» **THE PROBLEM**: Reproduce the listing in full, exactly as written, but without images.

» **SUPPLIED DATA**:
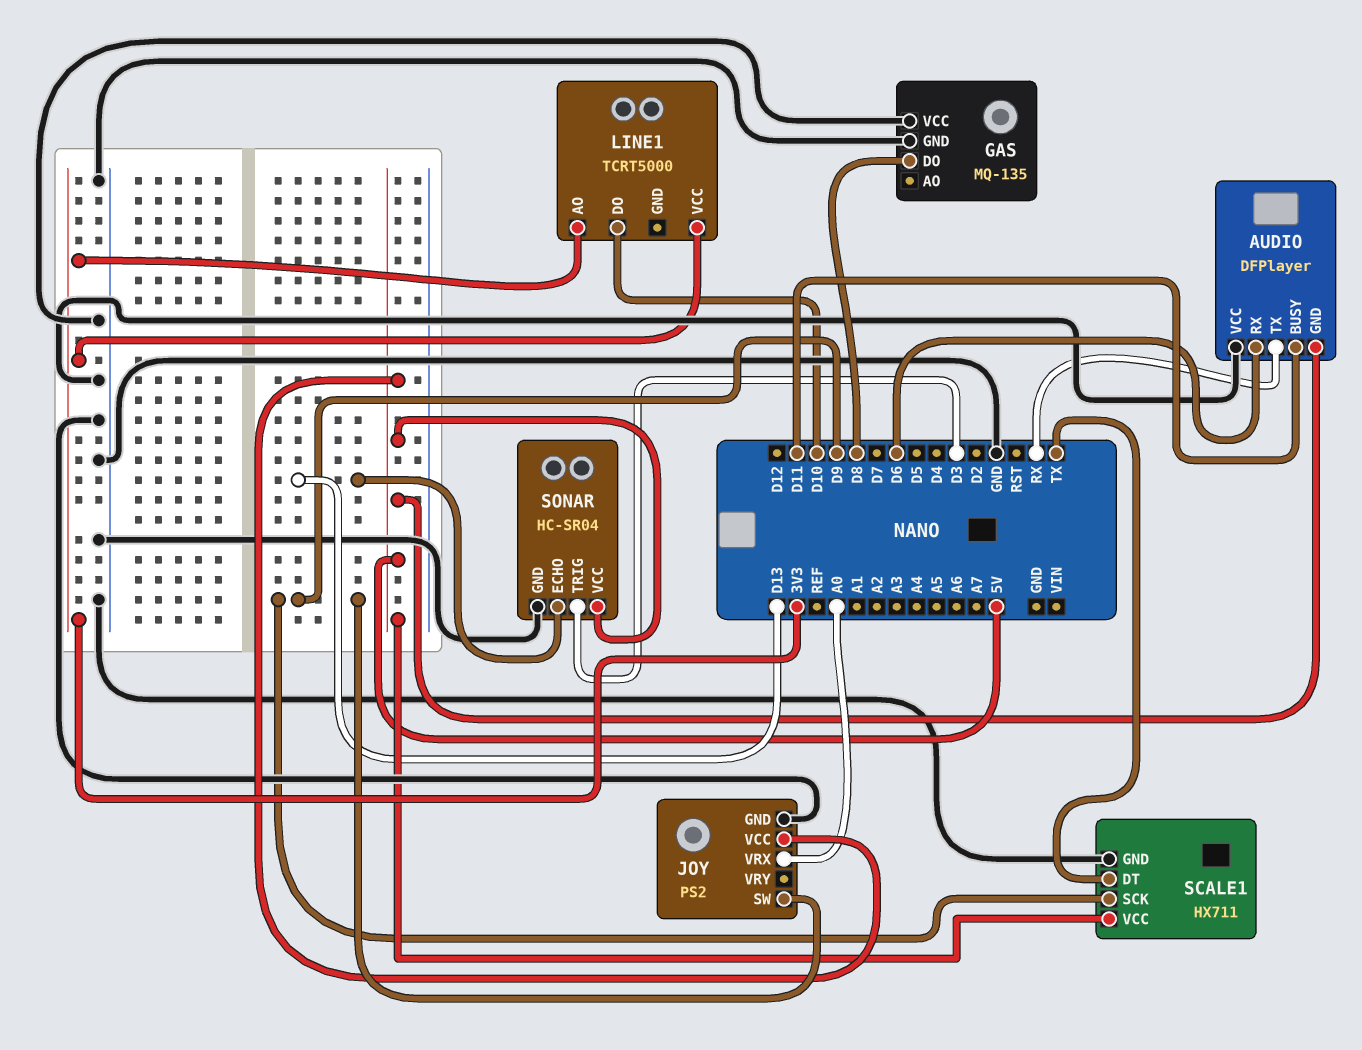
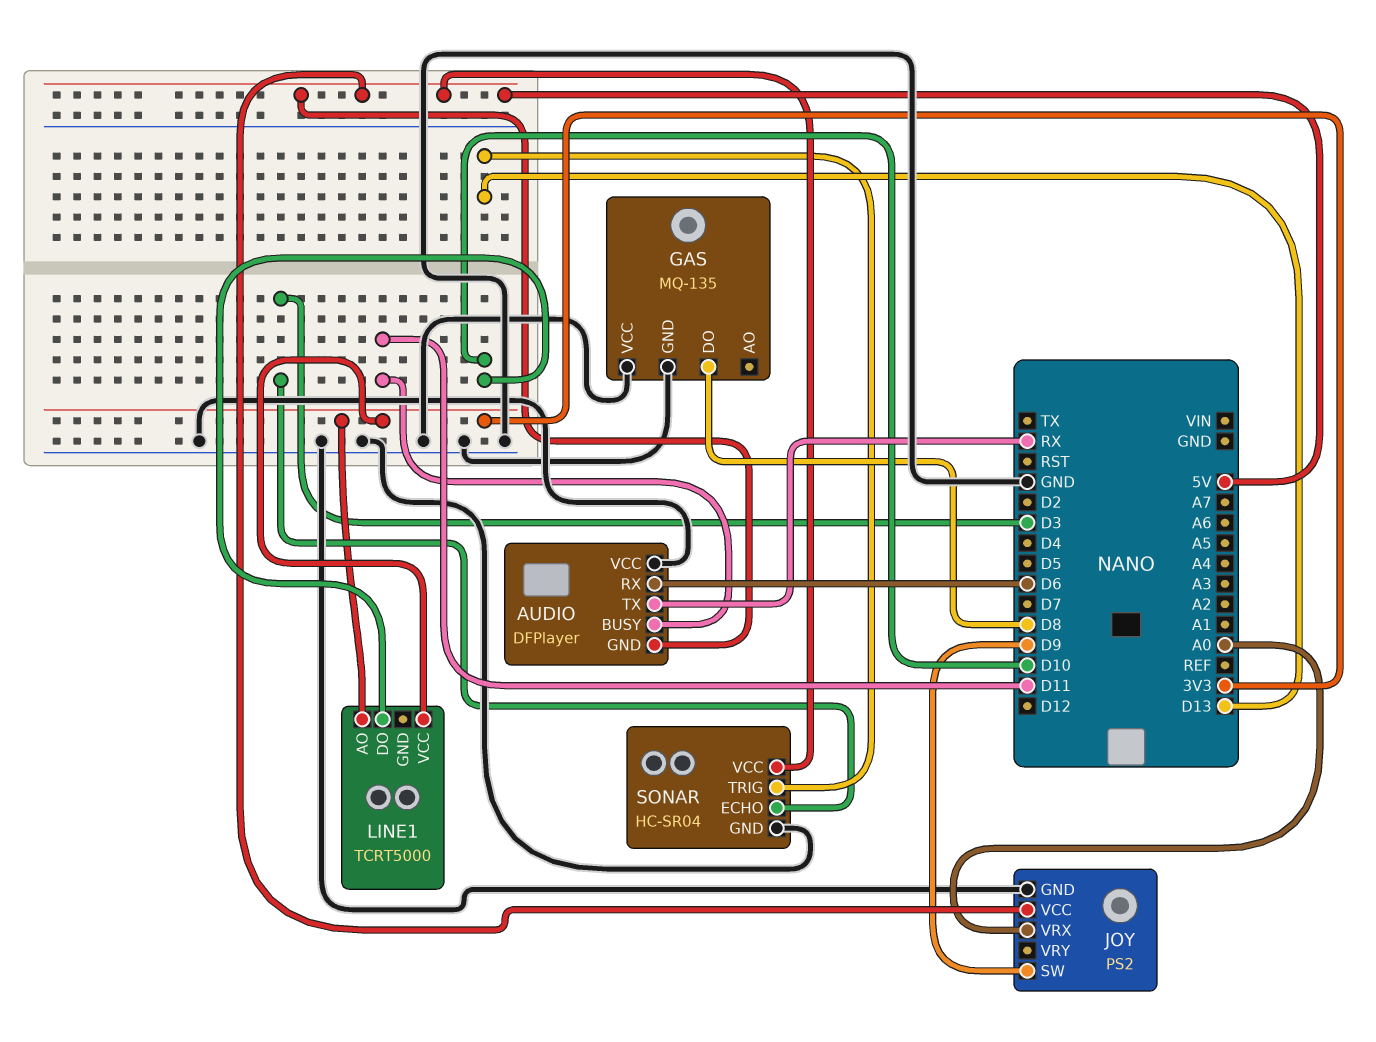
SCALE1: HX711 -> none
SCALE1 pin DT: TX -> none
SCALE1 pin GND: GND -> none
SCALE1 pin SCK: D9 -> none
SCALE1 pin VCC: 5V -> none
SONAR pin ECHO: D13 -> D3
SONAR pin TRIG: D3 -> D13

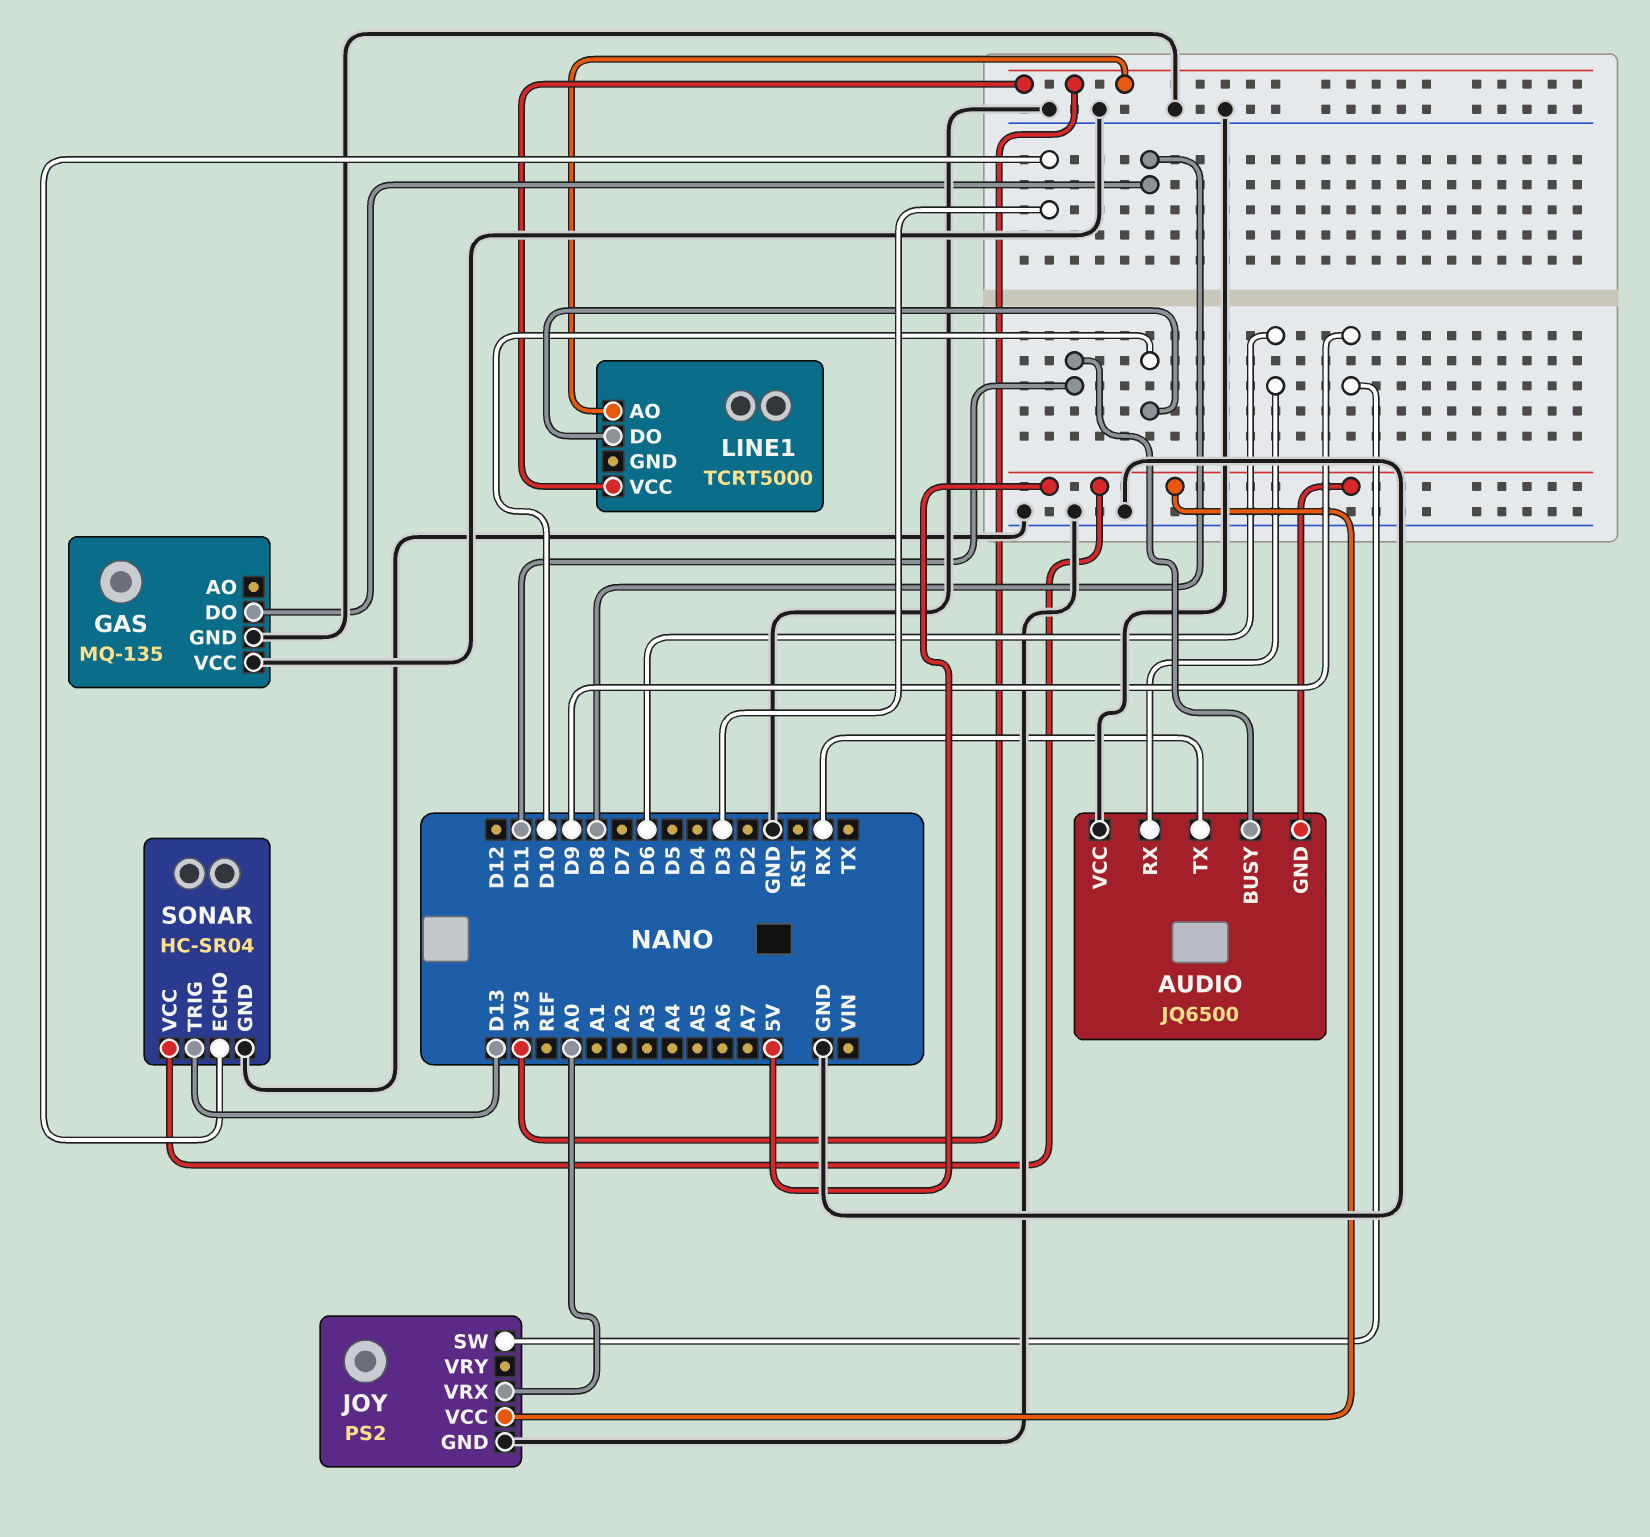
AUDIO: DFPlayer -> JQ6500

» **EXPECTED OUTPUT**:
SCALE1: HX711 -> none
SCALE1 pin DT: TX -> none
SCALE1 pin GND: GND -> none
SCALE1 pin SCK: D9 -> none
SCALE1 pin VCC: 5V -> none
SONAR pin ECHO: D13 -> D3
SONAR pin TRIG: D3 -> D13

AUDIO: DFPlayer -> JQ6500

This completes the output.